> _The records_:
-- -- --

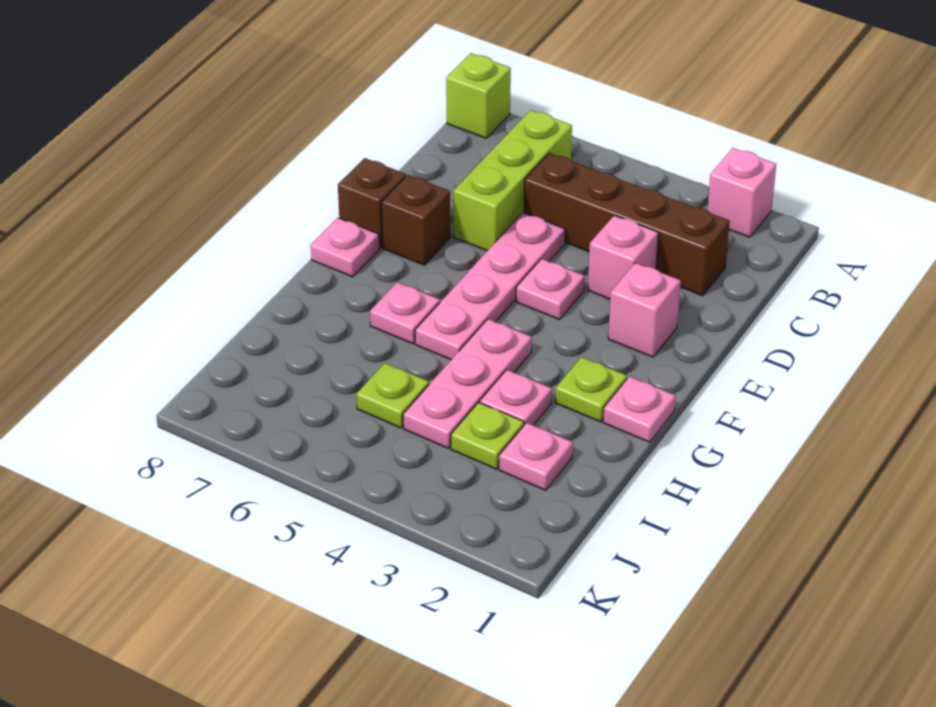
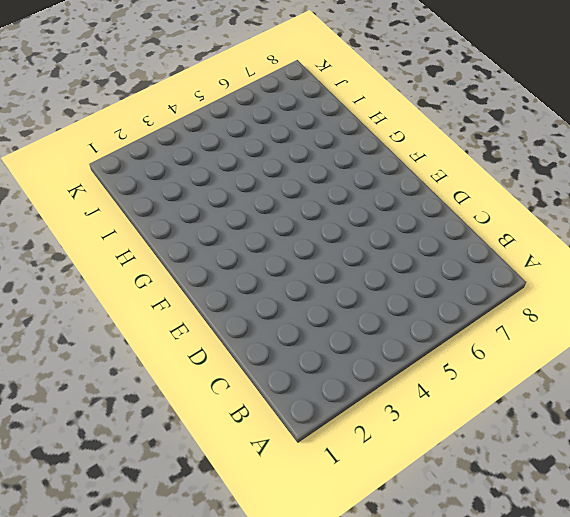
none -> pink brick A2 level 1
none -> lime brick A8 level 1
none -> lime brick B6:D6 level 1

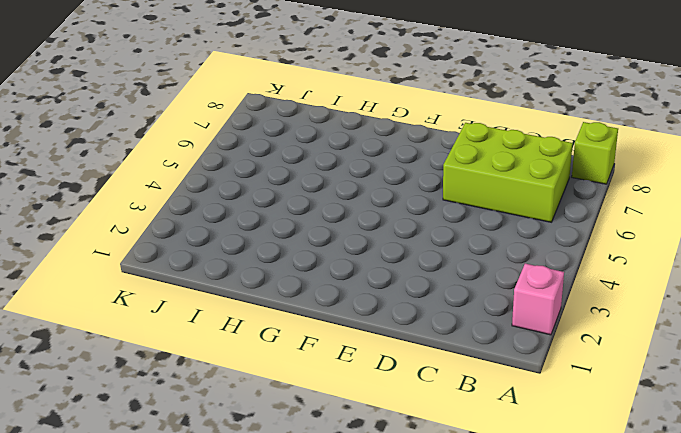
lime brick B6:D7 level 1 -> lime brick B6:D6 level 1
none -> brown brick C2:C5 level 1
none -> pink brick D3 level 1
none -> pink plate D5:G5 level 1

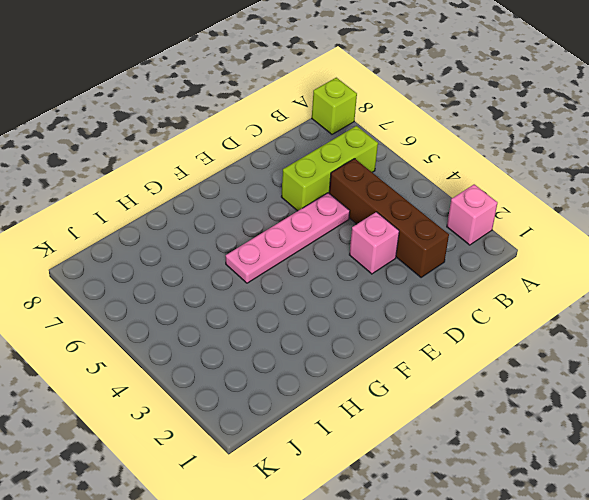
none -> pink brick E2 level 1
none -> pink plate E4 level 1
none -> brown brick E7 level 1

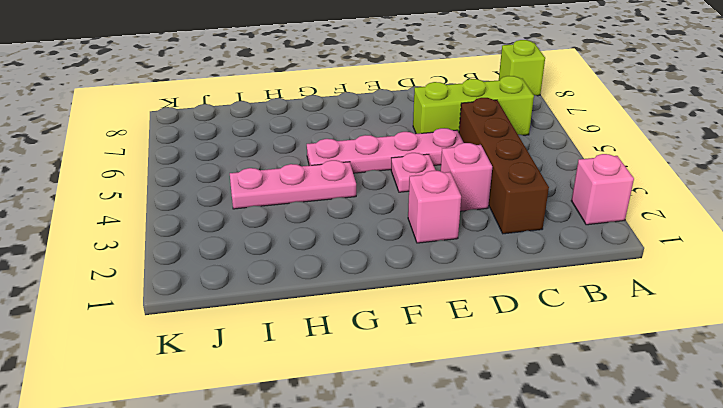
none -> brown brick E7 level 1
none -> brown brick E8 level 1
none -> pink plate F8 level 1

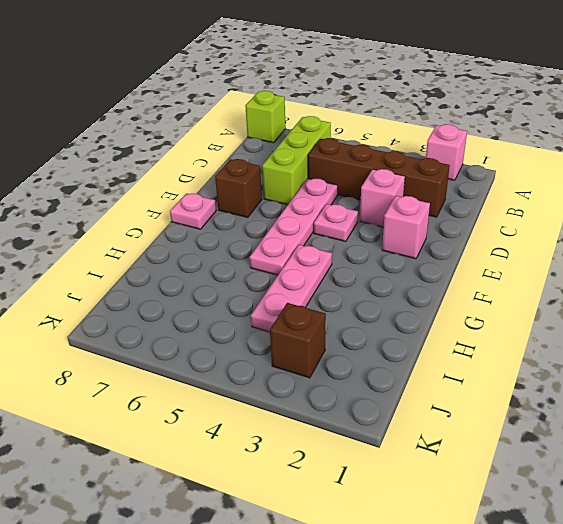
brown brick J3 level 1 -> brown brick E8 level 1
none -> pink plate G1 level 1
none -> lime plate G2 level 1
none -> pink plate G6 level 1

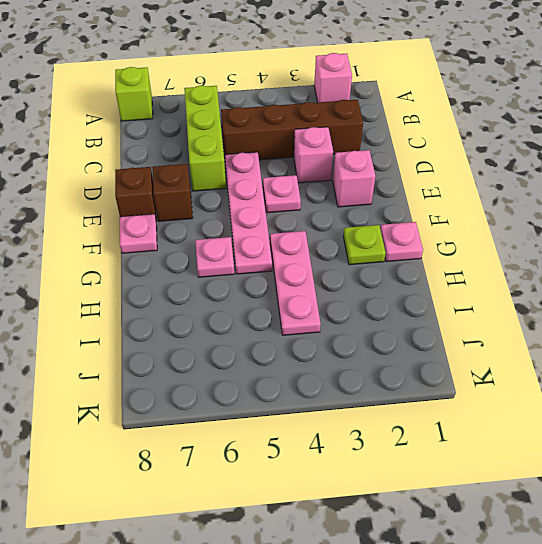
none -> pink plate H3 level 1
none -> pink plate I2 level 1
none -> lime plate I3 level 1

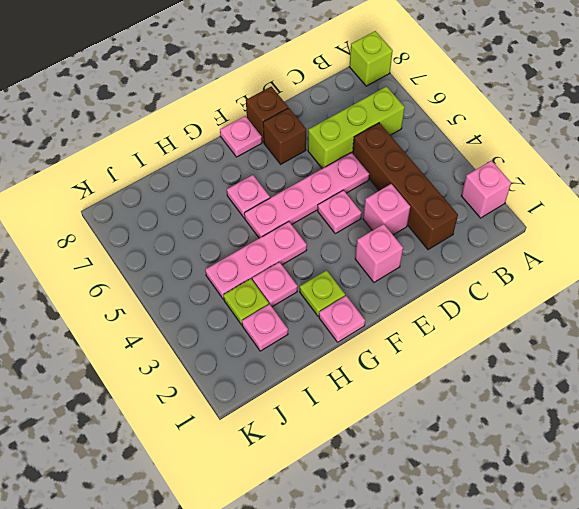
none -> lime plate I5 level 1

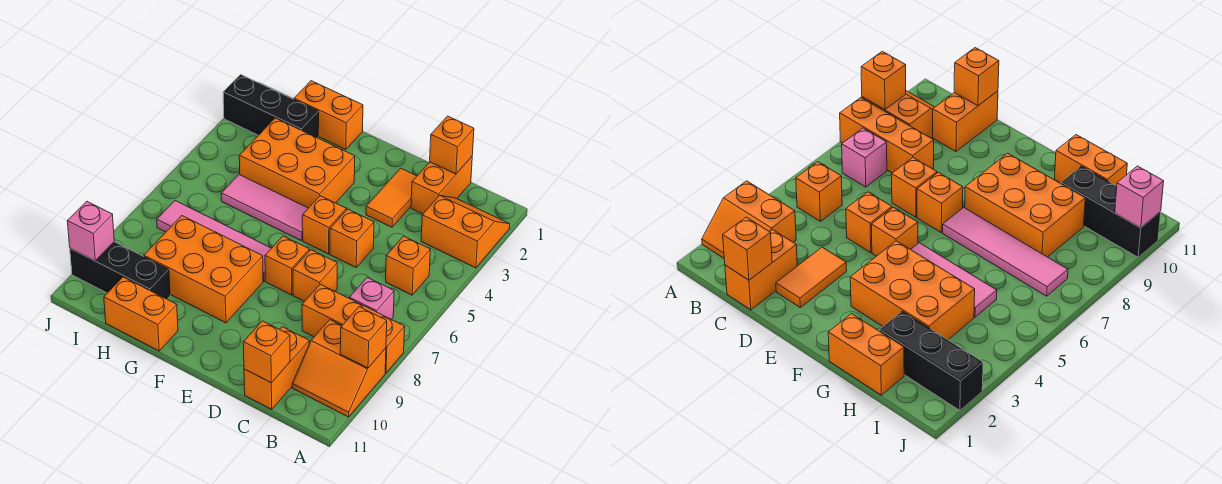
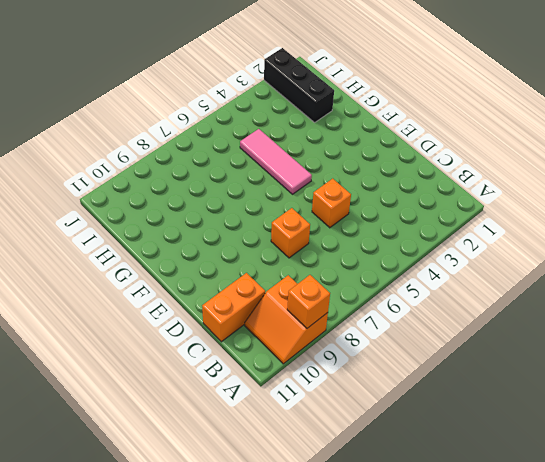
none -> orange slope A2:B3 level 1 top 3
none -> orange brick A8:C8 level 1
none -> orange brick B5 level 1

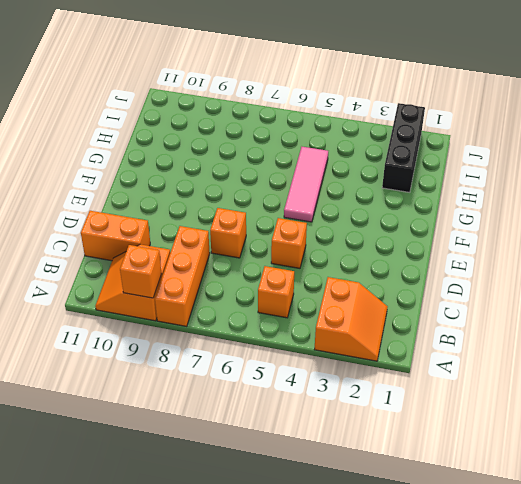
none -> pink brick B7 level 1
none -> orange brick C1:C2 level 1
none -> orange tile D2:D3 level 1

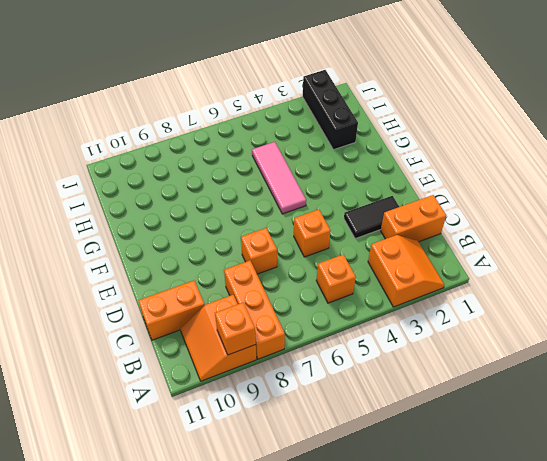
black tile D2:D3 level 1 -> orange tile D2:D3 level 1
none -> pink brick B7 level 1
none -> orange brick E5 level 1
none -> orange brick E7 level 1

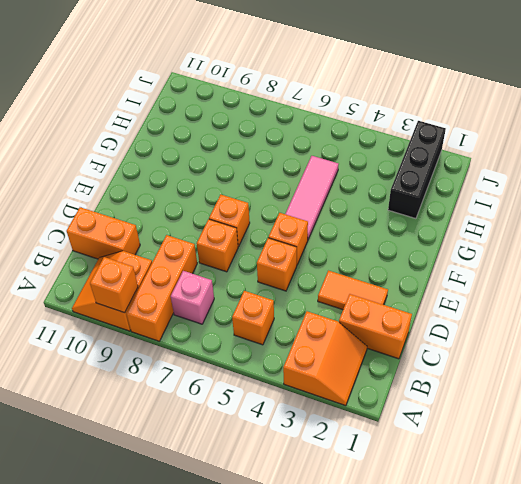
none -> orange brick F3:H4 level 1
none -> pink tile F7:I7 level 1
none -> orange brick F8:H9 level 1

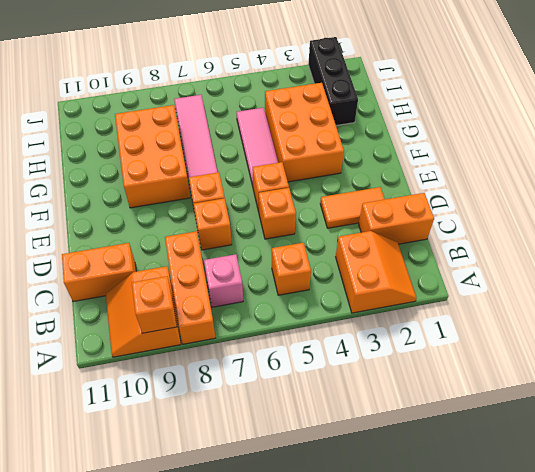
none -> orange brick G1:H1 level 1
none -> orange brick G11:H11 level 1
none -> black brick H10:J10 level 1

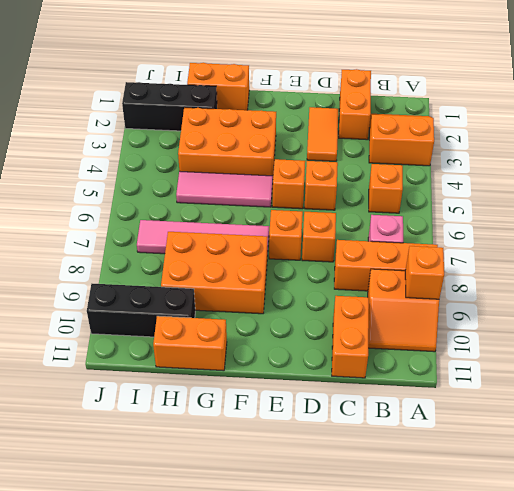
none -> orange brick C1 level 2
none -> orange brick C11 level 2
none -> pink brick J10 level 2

-- -- --

> _What you should do_:
Write out the lines of the entries above exactly, beginning with the first and ending with the line that contains "none -> brown brick E8 level 1". No picture goes in.

> _Exercise solution_:
none -> pink brick A2 level 1
none -> lime brick A8 level 1
none -> lime brick B6:D6 level 1

lime brick B6:D7 level 1 -> lime brick B6:D6 level 1
none -> brown brick C2:C5 level 1
none -> pink brick D3 level 1
none -> pink plate D5:G5 level 1

none -> pink brick E2 level 1
none -> pink plate E4 level 1
none -> brown brick E7 level 1

none -> brown brick E7 level 1
none -> brown brick E8 level 1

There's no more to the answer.